EXERCISE PROMPT – Go through the lines below and copy any that hold the string "fish".

(Records contained in a dataset)
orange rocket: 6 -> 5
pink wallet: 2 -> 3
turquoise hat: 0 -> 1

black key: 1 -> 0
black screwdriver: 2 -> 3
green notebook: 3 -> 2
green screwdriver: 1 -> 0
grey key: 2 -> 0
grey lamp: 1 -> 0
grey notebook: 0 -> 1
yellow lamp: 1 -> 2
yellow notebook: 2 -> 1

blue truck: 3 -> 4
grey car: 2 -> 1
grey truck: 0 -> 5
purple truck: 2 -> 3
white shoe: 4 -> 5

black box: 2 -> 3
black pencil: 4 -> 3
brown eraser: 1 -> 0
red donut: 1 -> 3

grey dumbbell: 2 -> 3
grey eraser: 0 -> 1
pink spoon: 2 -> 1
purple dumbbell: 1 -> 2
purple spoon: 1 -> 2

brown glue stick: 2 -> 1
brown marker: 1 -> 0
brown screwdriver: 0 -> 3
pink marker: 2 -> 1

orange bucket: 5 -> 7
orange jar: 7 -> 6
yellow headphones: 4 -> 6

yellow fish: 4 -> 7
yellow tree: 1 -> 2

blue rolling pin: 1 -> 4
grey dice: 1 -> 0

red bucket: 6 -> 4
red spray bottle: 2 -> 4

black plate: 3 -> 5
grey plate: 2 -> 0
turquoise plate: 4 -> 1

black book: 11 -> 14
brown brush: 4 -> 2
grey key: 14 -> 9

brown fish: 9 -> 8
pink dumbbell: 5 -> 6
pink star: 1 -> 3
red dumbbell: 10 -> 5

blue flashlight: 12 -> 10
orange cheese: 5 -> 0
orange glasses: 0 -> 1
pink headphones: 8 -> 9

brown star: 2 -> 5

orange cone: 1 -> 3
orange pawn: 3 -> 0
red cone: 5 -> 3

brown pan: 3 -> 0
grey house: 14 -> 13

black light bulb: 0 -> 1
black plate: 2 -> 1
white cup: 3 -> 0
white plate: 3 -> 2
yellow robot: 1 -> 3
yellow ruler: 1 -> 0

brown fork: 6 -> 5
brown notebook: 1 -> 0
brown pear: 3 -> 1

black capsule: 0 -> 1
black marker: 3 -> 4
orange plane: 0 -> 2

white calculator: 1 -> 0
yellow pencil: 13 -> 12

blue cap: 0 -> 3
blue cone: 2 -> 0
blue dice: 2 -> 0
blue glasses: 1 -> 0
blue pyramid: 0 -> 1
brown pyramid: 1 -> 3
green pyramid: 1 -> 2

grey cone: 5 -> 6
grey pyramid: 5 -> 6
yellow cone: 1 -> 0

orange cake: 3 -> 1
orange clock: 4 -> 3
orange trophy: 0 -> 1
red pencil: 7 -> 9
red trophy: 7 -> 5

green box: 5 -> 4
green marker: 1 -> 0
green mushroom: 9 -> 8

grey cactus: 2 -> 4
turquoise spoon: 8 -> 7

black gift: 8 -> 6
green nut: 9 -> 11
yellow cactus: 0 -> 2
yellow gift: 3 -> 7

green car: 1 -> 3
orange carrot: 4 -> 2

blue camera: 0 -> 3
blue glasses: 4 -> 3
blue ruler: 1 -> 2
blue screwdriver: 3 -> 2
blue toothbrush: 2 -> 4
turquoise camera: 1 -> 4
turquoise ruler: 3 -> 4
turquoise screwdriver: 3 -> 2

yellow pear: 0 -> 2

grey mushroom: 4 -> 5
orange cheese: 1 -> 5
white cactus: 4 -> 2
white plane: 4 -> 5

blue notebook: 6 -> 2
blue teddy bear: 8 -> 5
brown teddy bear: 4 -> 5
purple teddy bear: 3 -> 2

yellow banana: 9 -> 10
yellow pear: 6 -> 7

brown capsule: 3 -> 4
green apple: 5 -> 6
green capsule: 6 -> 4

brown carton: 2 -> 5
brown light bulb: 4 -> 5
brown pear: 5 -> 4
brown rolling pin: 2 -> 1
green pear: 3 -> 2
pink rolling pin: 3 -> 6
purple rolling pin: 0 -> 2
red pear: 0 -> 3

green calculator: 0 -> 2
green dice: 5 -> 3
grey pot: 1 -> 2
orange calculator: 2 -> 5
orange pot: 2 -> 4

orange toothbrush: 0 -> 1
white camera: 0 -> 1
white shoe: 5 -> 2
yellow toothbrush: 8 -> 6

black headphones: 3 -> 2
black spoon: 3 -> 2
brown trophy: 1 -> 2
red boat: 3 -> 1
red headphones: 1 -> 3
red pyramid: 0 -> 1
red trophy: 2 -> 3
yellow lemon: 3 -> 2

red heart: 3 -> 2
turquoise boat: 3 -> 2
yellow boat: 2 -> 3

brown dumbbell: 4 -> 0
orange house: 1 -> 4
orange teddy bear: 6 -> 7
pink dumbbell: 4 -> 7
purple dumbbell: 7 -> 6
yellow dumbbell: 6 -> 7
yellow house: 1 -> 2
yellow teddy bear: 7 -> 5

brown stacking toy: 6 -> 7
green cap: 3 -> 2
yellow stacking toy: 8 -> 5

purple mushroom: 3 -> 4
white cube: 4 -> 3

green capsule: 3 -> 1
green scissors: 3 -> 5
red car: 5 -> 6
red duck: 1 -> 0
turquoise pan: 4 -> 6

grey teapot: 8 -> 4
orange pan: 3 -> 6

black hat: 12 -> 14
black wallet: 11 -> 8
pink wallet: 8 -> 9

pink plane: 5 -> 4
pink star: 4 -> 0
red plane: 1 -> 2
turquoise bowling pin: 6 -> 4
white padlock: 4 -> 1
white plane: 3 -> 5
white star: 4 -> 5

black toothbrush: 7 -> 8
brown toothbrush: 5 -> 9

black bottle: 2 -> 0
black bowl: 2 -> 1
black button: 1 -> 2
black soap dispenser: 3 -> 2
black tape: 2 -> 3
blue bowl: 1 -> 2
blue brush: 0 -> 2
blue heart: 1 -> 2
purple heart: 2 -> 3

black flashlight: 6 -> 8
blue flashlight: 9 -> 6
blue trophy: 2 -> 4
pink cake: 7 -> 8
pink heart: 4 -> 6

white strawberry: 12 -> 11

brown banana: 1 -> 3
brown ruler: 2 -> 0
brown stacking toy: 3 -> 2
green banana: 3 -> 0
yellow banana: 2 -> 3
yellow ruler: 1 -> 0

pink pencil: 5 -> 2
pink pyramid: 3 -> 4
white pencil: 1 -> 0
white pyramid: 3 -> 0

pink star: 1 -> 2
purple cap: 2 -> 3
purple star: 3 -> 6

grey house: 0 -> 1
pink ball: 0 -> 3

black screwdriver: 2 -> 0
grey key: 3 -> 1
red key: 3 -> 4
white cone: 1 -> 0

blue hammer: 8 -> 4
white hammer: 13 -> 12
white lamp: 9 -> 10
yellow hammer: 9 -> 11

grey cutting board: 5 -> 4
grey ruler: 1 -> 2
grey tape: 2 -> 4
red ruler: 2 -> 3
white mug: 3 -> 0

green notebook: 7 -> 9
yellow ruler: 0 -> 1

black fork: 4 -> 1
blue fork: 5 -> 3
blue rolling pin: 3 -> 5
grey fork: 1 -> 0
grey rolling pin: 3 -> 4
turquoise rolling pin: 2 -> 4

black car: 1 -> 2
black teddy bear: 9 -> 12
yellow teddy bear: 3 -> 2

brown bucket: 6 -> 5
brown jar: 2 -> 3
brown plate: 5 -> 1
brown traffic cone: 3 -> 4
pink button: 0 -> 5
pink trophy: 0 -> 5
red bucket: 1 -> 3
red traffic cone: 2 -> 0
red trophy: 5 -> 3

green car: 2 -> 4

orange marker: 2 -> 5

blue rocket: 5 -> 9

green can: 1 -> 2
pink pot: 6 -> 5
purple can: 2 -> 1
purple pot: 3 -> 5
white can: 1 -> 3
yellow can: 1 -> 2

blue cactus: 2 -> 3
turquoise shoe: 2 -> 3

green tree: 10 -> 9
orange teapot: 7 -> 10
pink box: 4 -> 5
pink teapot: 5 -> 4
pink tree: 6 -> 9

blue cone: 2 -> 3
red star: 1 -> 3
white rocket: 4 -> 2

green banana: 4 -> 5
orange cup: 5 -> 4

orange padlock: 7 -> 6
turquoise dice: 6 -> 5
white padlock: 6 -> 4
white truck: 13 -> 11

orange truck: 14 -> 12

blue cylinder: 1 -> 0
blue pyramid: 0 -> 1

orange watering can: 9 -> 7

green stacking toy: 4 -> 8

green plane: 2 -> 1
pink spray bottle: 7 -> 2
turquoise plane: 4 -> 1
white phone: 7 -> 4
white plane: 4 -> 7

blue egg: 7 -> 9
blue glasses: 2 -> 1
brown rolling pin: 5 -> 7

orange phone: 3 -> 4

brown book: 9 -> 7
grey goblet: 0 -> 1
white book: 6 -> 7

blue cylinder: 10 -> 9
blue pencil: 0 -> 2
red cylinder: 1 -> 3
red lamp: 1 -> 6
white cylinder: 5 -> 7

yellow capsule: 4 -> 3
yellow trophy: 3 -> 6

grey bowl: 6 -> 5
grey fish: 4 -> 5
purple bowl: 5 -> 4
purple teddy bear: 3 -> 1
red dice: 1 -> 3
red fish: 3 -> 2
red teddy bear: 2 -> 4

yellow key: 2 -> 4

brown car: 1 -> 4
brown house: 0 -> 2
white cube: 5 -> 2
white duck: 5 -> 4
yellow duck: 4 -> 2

RESULT OF THIS EXERCISE –
yellow fish: 4 -> 7
brown fish: 9 -> 8
grey fish: 4 -> 5
red fish: 3 -> 2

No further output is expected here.